Source data:
- - - - -

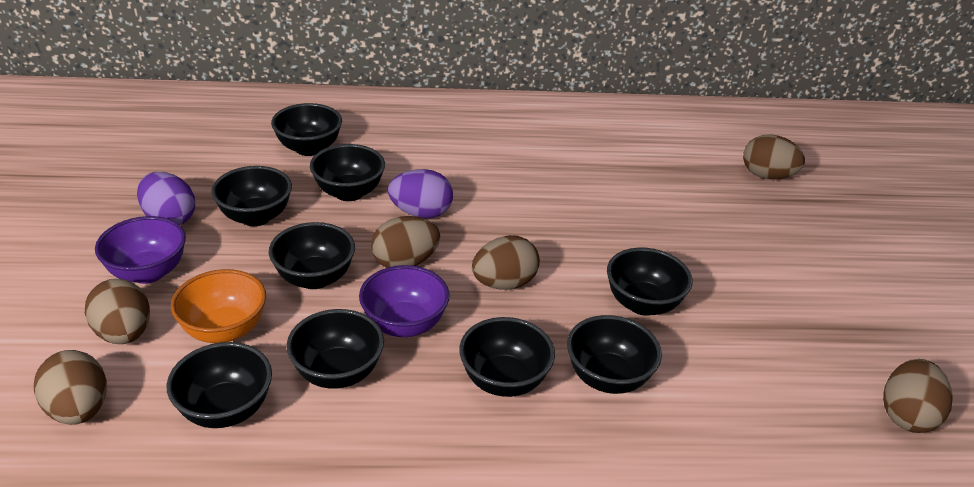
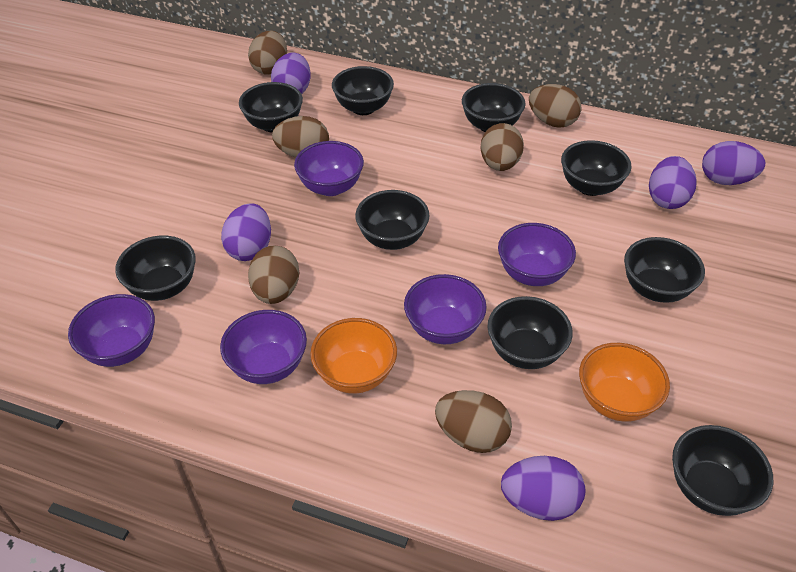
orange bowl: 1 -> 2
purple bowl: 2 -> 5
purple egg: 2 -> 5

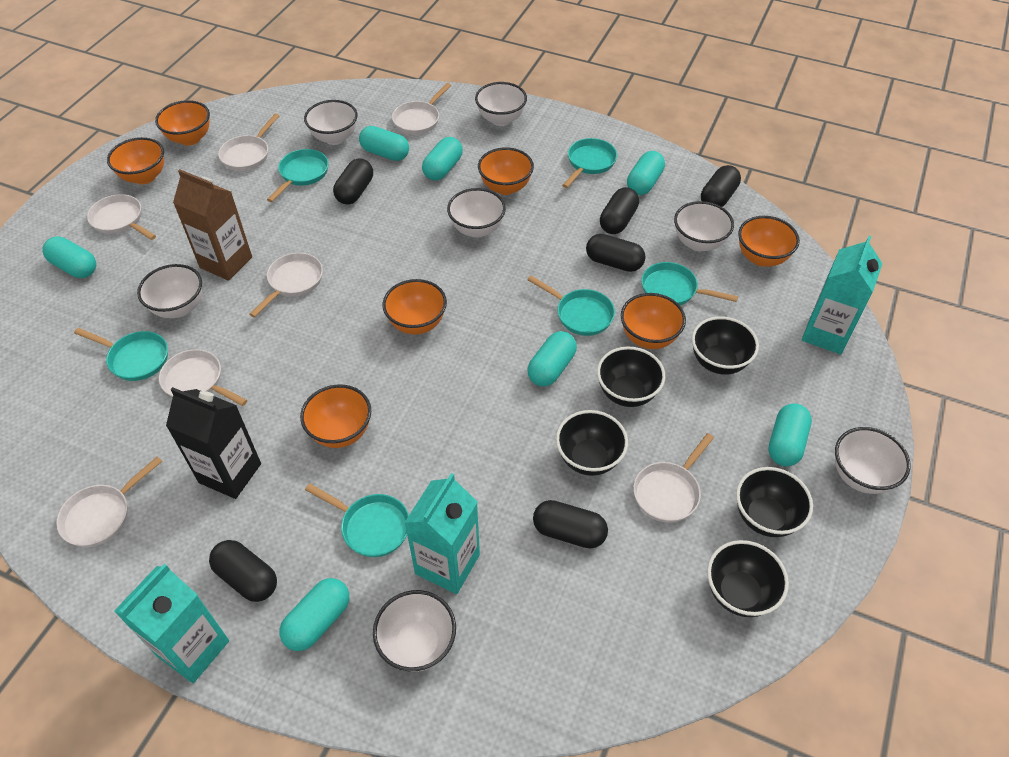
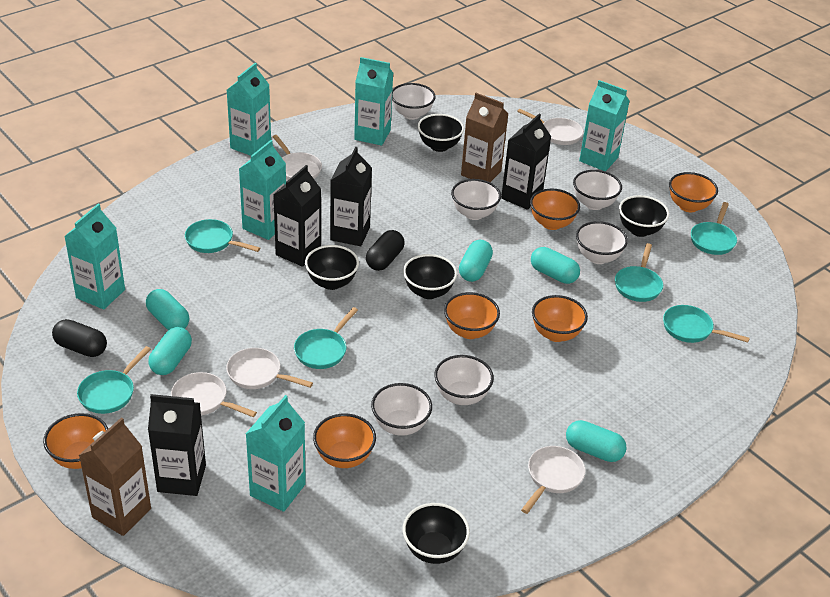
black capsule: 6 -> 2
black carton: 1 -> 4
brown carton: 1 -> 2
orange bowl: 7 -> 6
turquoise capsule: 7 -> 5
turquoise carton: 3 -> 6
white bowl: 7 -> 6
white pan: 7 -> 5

- - - - -

■ **What to work on**
Keep to the lines from the one containing "black carton: 1 -> 4" to the end of the entries above, and retype them exactly.

■ **Solution for this problem**
black carton: 1 -> 4
brown carton: 1 -> 2
orange bowl: 7 -> 6
turquoise capsule: 7 -> 5
turquoise carton: 3 -> 6
white bowl: 7 -> 6
white pan: 7 -> 5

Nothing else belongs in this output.